*What you are asked to do*:
In the answer, give the entries below exactly, from the first line through the line with "black dice: 4 -> 2", with every picture omitted.

*Data shown*:
##############################
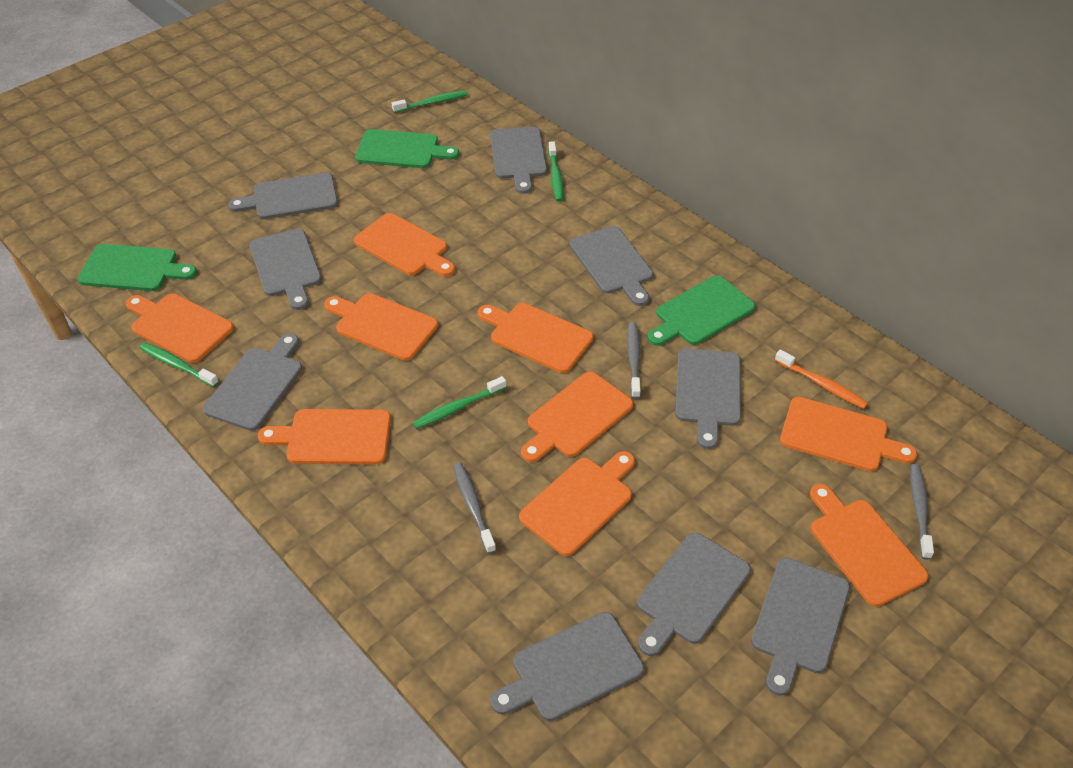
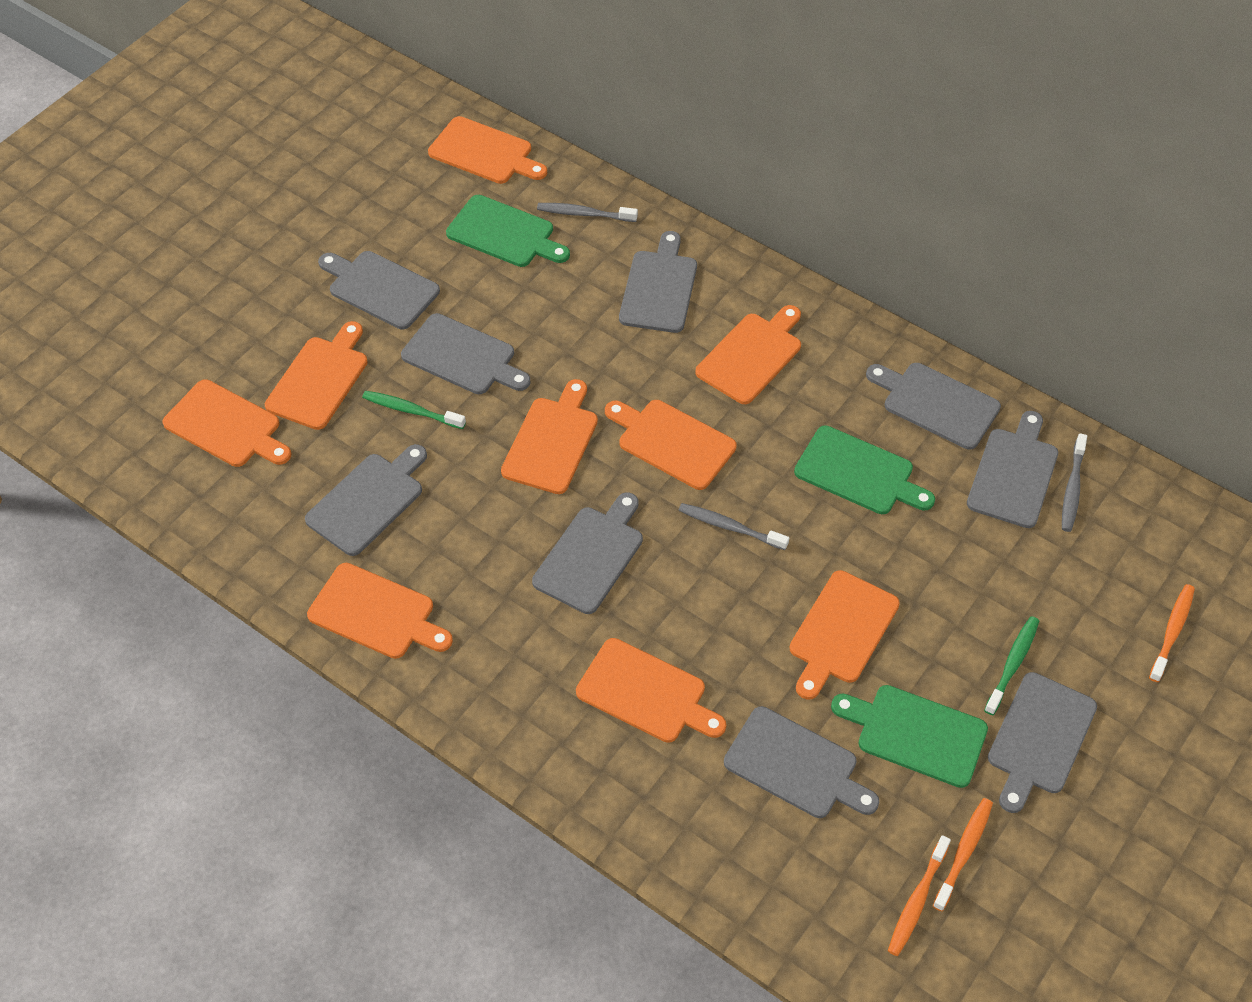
green toothbrush: 4 -> 2
orange toothbrush: 1 -> 3

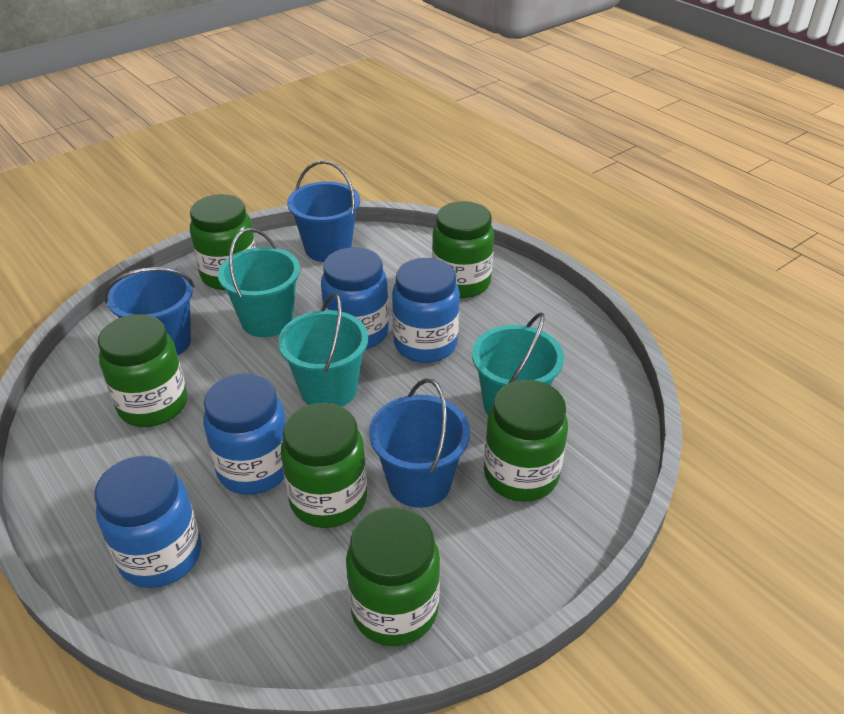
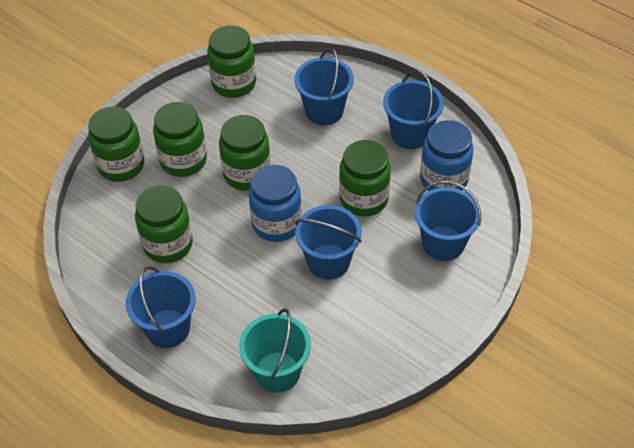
blue bucket: 3 -> 5
blue jar: 4 -> 2
turquoise bucket: 3 -> 1

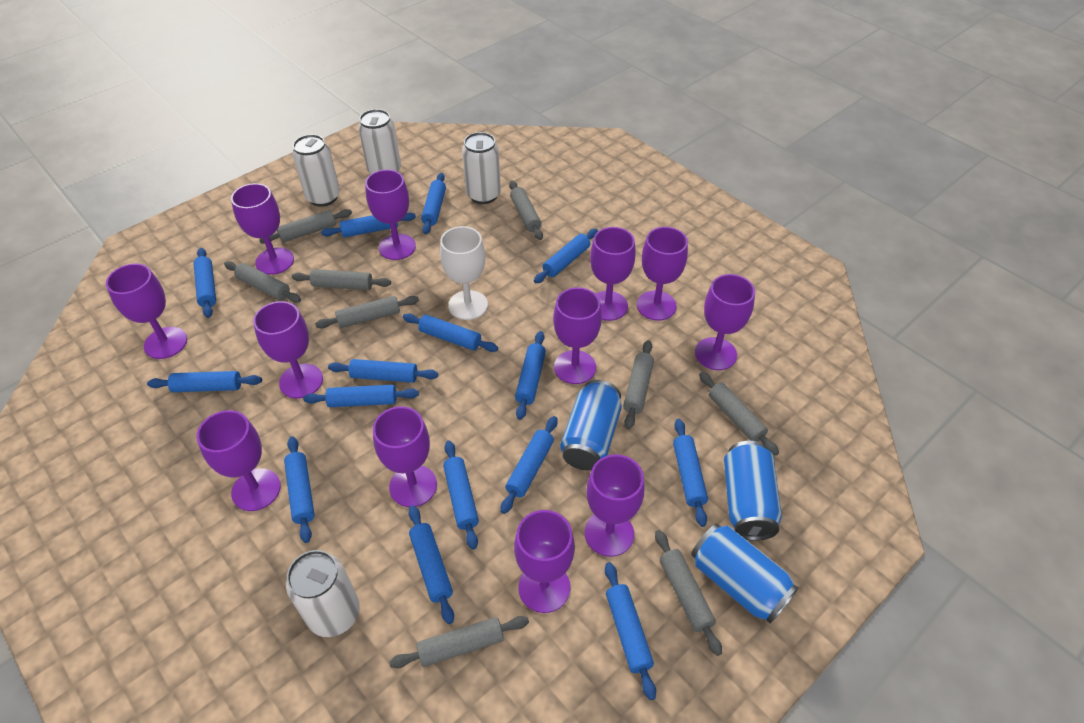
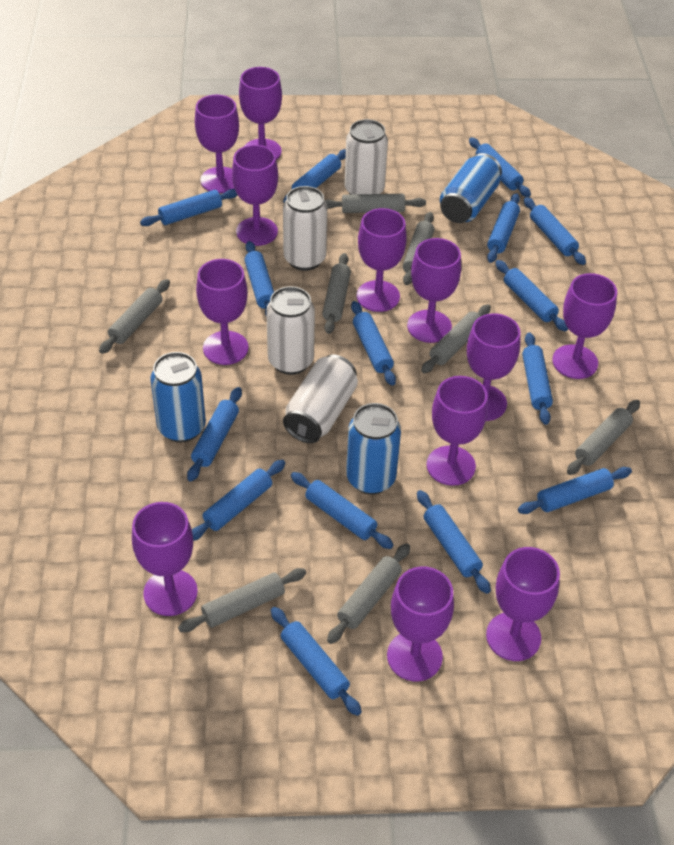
grey rolling pin: 9 -> 8
white goblet: 1 -> 0

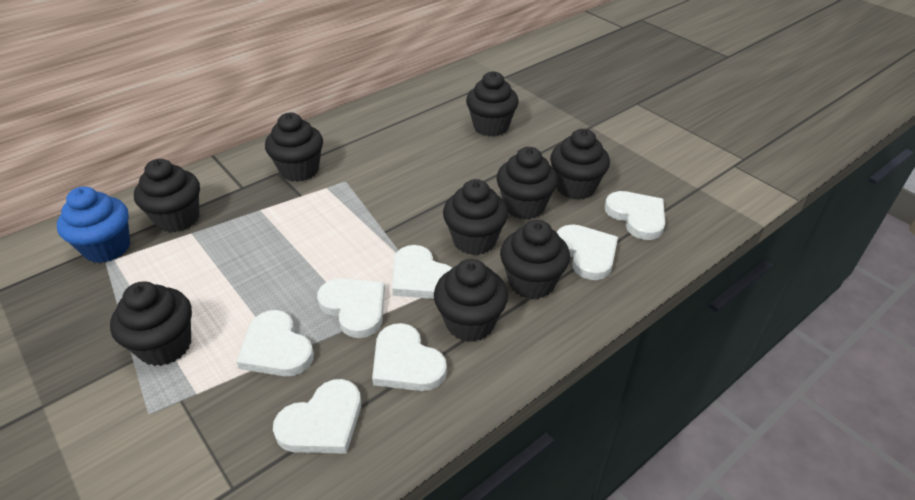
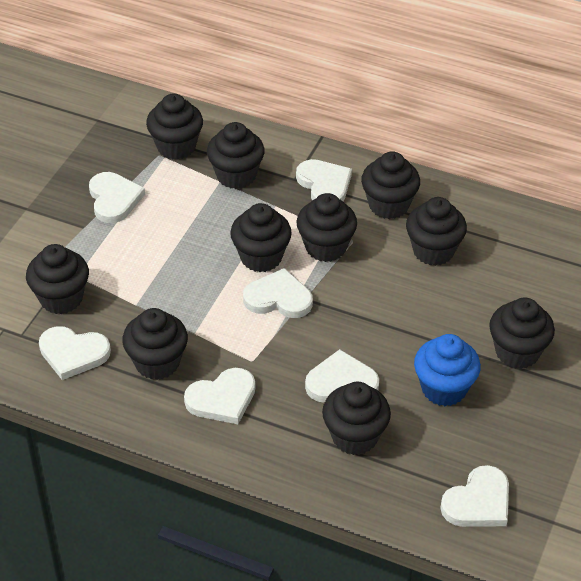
black cupcake: 9 -> 10

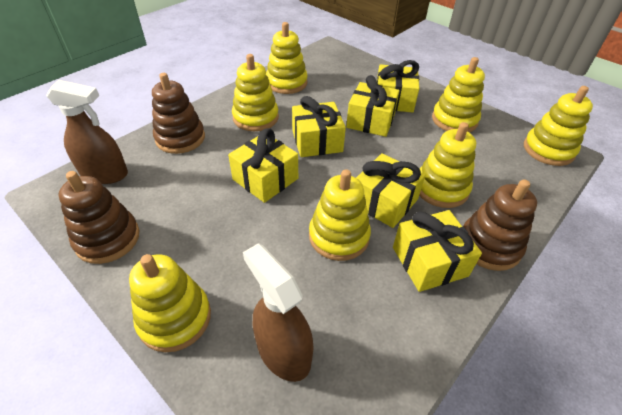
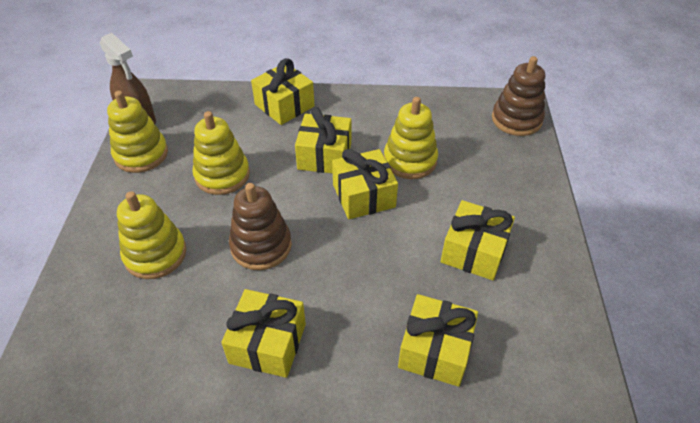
brown spray bottle: 2 -> 1
brown stacking toy: 3 -> 2
yellow stacking toy: 7 -> 4

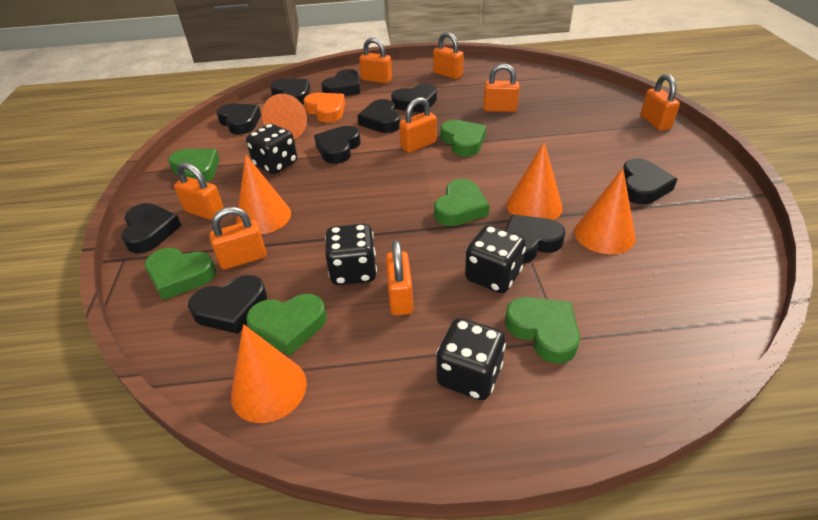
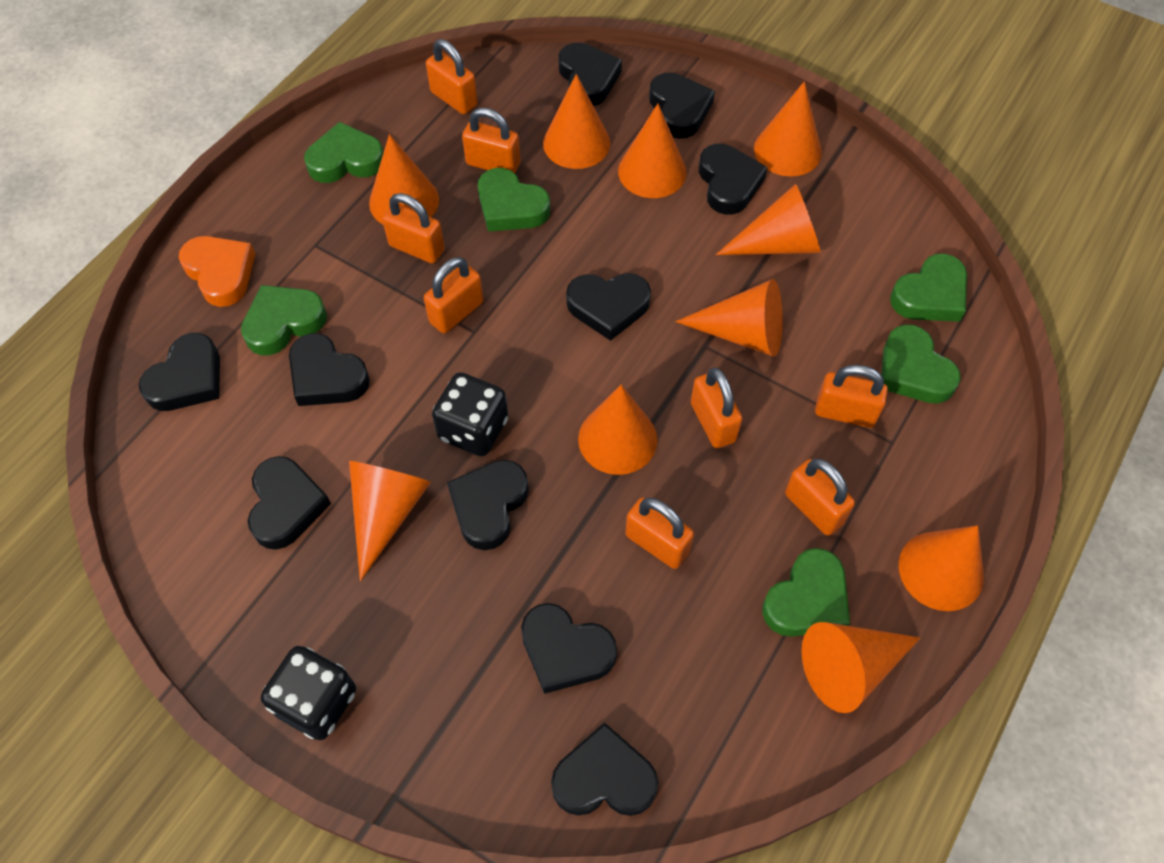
black dice: 4 -> 2
orange cone: 5 -> 10

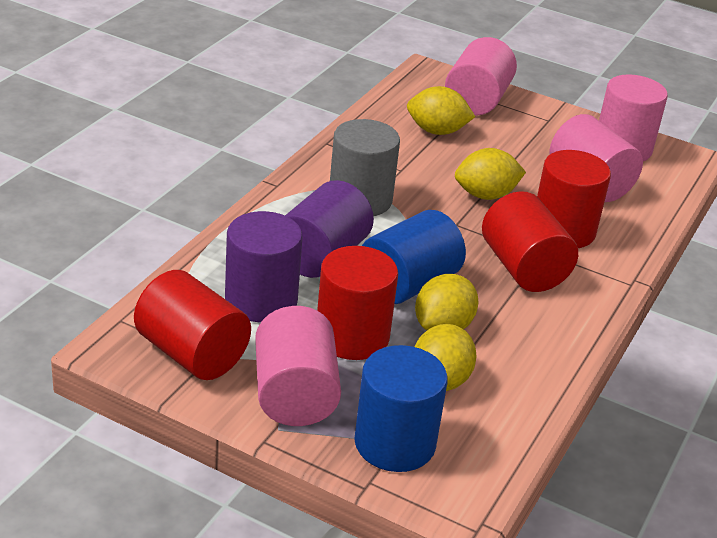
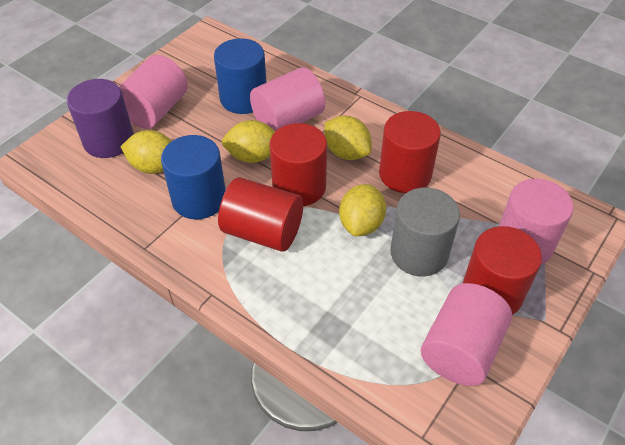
purple cylinder: 2 -> 1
##############################
*Worked solution*:
green toothbrush: 4 -> 2
orange toothbrush: 1 -> 3

blue bucket: 3 -> 5
blue jar: 4 -> 2
turquoise bucket: 3 -> 1

grey rolling pin: 9 -> 8
white goblet: 1 -> 0

black cupcake: 9 -> 10

brown spray bottle: 2 -> 1
brown stacking toy: 3 -> 2
yellow stacking toy: 7 -> 4

black dice: 4 -> 2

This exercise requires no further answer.